START Listed records

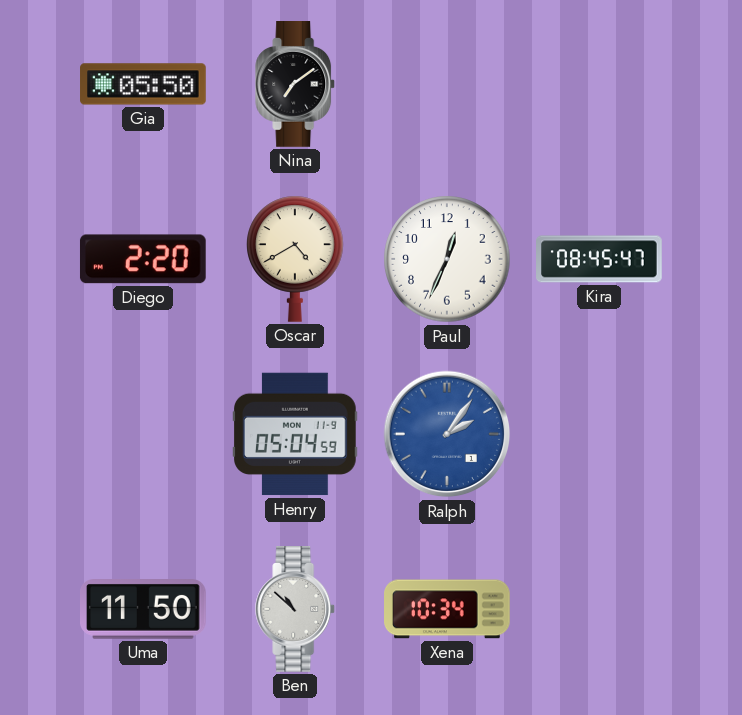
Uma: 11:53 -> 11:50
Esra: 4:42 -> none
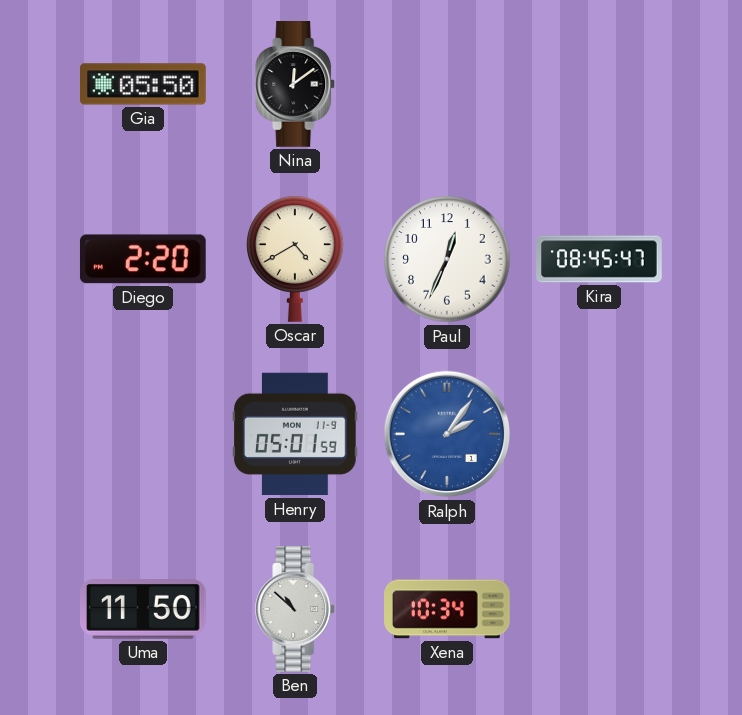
Nina: 7:09 -> 12:09
Henry: 05:04 -> 05:01
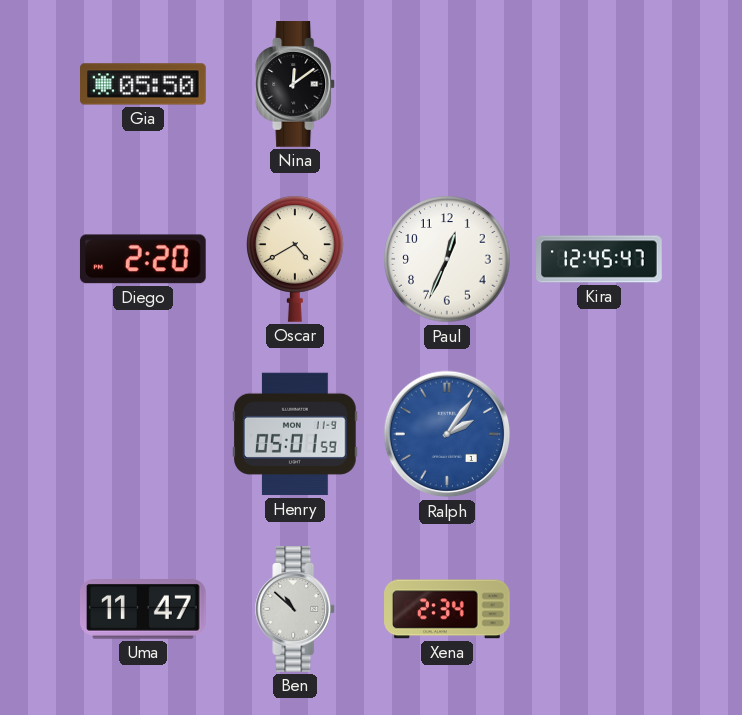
Kira: 08:45 -> 12:45
Uma: 11:50 -> 11:47
Xena: 10:34 -> 2:34
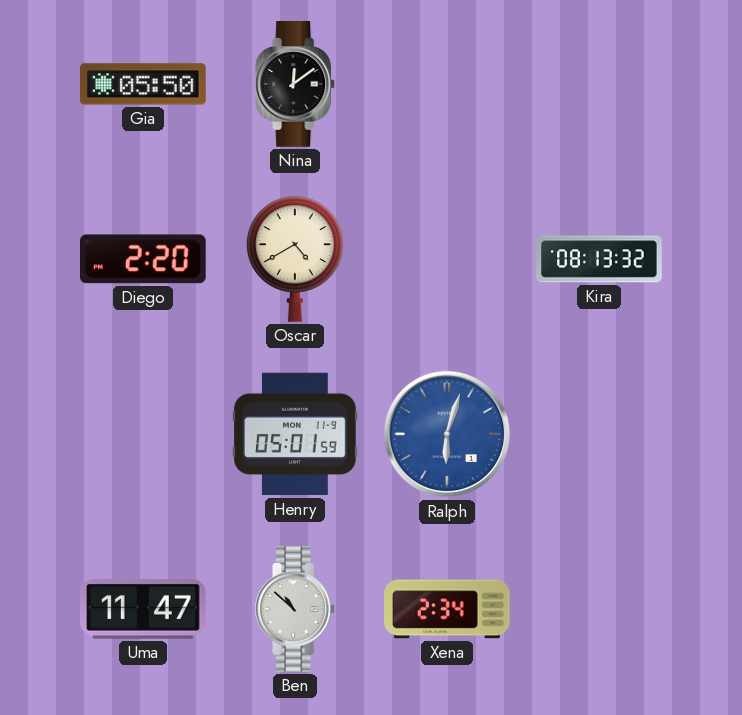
Paul: 12:34 -> none
Kira: 12:45 -> 08:13
Ralph: 2:06 -> 6:03
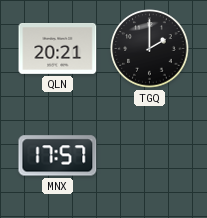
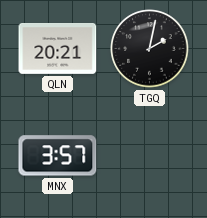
TGQ: 2:00 -> 2:02
MNX: 17:57 -> 3:57
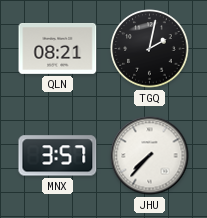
QLN: 20:21 -> 08:21
JHU: none -> 7:37
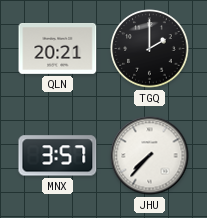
QLN: 08:21 -> 20:21
TGQ: 2:02 -> 2:00
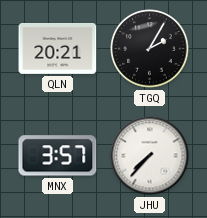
TGQ: 2:00 -> 2:05
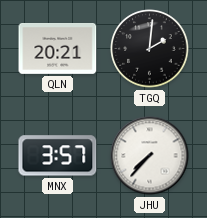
TGQ: 2:05 -> 2:01
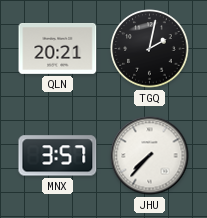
TGQ: 2:01 -> 2:02
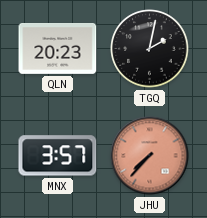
QLN: 20:21 -> 20:23
JHU dial: white -> salmon
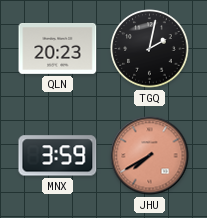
MNX: 3:57 -> 3:59
JHU: 7:37 -> 7:40
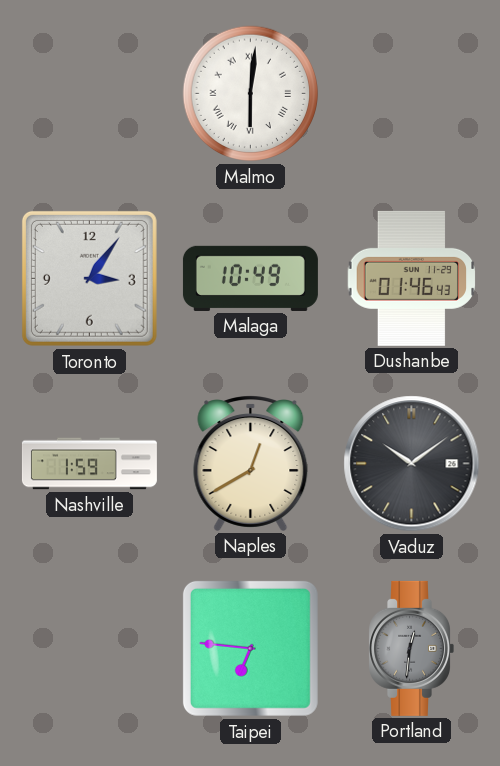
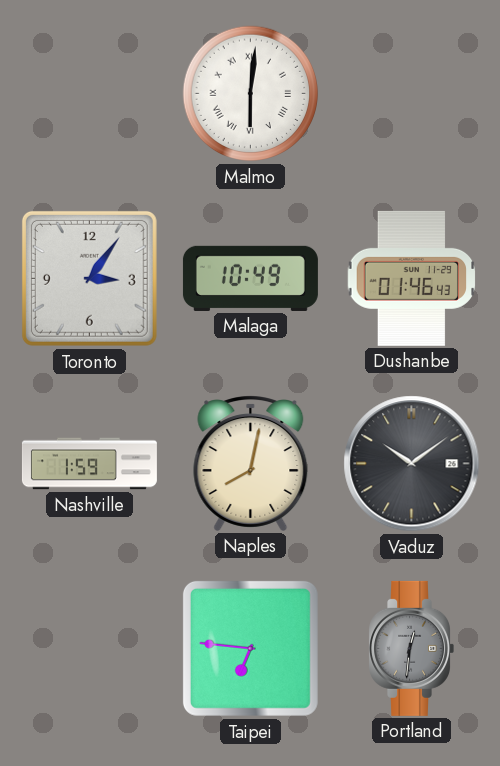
Naples: 12:40 -> 8:02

END Listed records

#### Written request:
Rewrite the rows above, replacing every "none" with "blank" and leaving everything else unchanged. Leave out the picture lines.

#### Worked solution:
Uma: 11:53 -> 11:50
Esra: 4:42 -> blank
Nina: 7:09 -> 12:09
Henry: 05:04 -> 05:01
Kira: 08:45 -> 12:45
Uma: 11:50 -> 11:47
Xena: 10:34 -> 2:34
Paul: 12:34 -> blank
Kira: 12:45 -> 08:13
Ralph: 2:06 -> 6:03
TGQ: 2:00 -> 2:02
MNX: 17:57 -> 3:57
QLN: 20:21 -> 08:21
JHU: blank -> 7:37
QLN: 08:21 -> 20:21
TGQ: 2:02 -> 2:00
TGQ: 2:00 -> 2:05
TGQ: 2:05 -> 2:01
TGQ: 2:01 -> 2:02
QLN: 20:21 -> 20:23
JHU dial: white -> salmon
MNX: 3:57 -> 3:59
JHU: 7:37 -> 7:40
Naples: 12:40 -> 8:02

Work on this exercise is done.